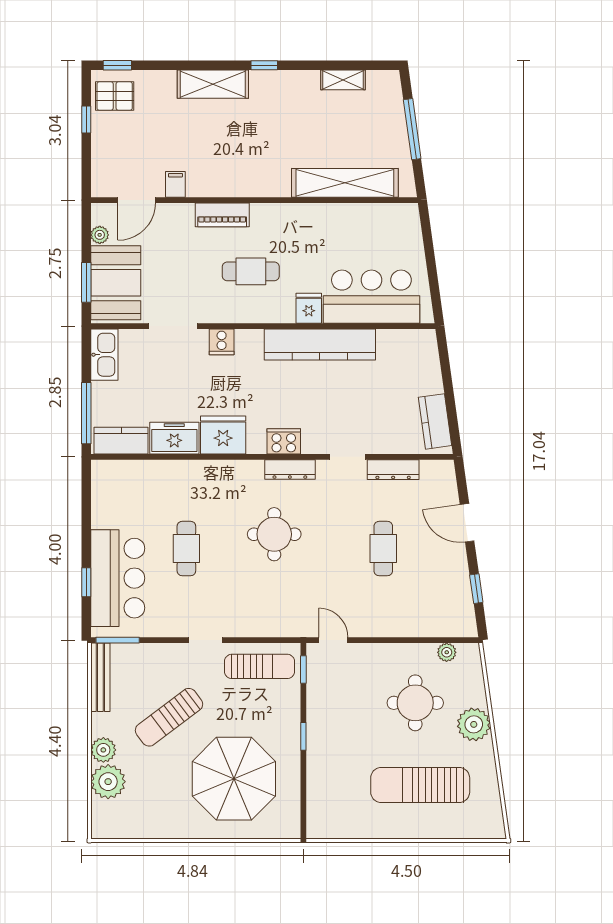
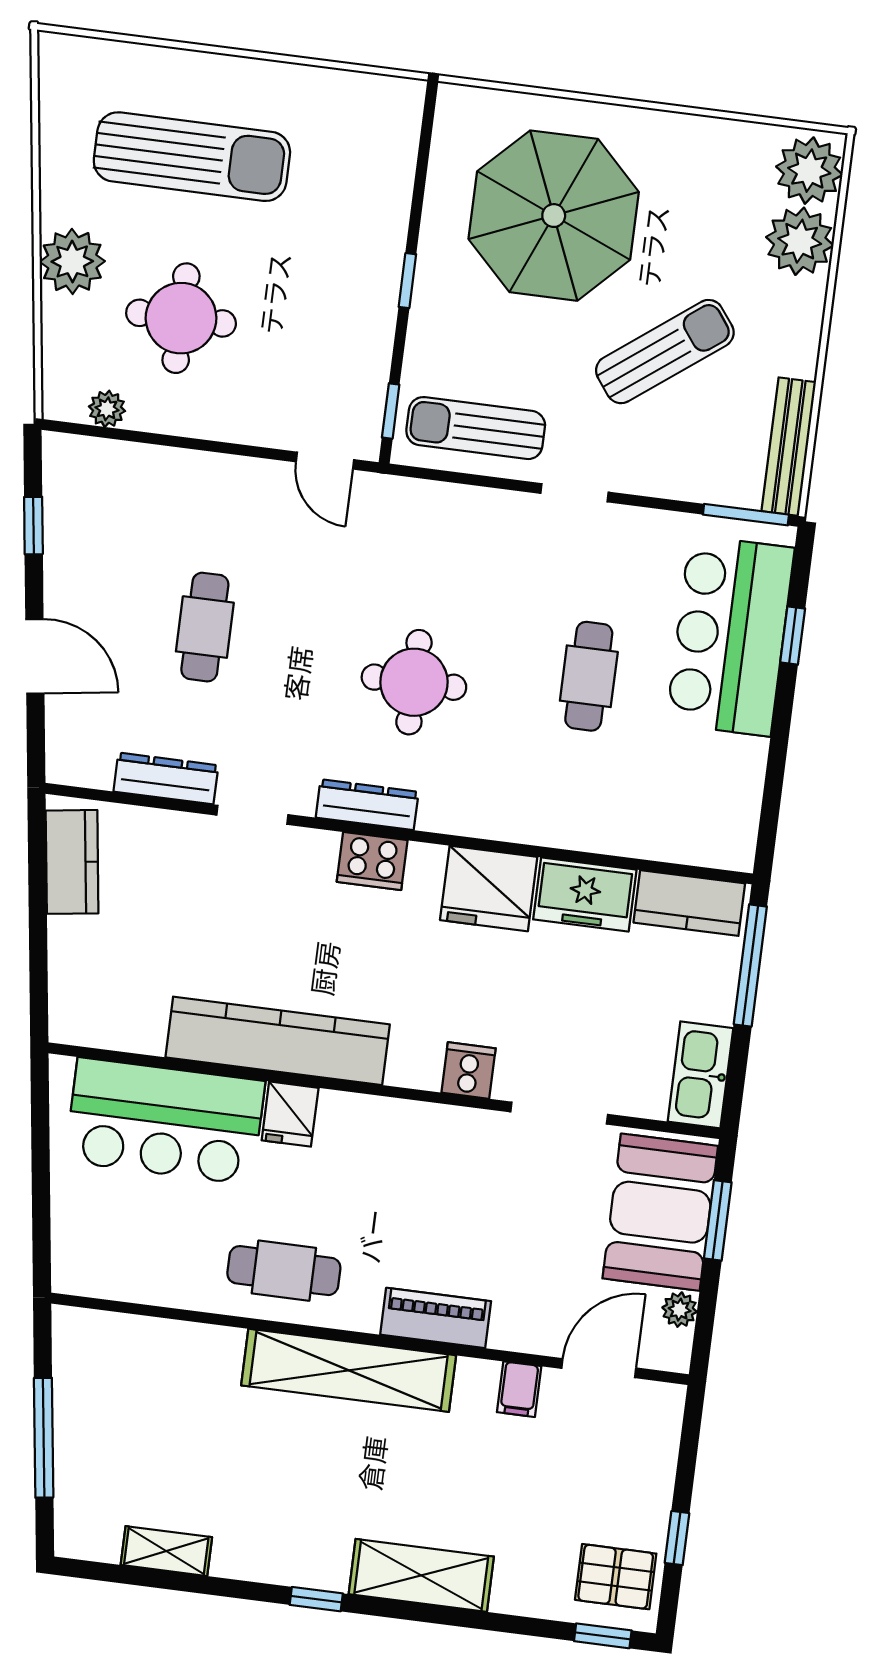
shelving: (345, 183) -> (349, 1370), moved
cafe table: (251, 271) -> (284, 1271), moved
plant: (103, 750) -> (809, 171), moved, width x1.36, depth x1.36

--

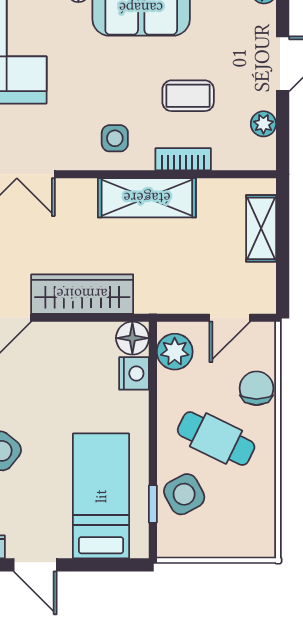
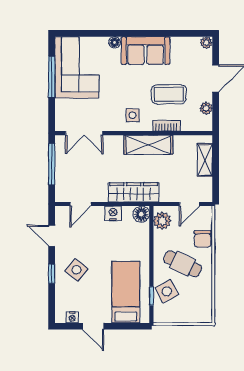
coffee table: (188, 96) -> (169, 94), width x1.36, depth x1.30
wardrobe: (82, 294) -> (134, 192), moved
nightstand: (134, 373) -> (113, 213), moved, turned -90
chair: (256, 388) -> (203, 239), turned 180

__Problem to work on__. Please write out, exactly as they appear above, only the lines in the stretch from the line with "wardrobe: (82, 294) -> (134, 192), moved" through the line with "chair: (256, 388) -> (203, 239), turned 180".

__Solution below__.
wardrobe: (82, 294) -> (134, 192), moved
nightstand: (134, 373) -> (113, 213), moved, turned -90
chair: (256, 388) -> (203, 239), turned 180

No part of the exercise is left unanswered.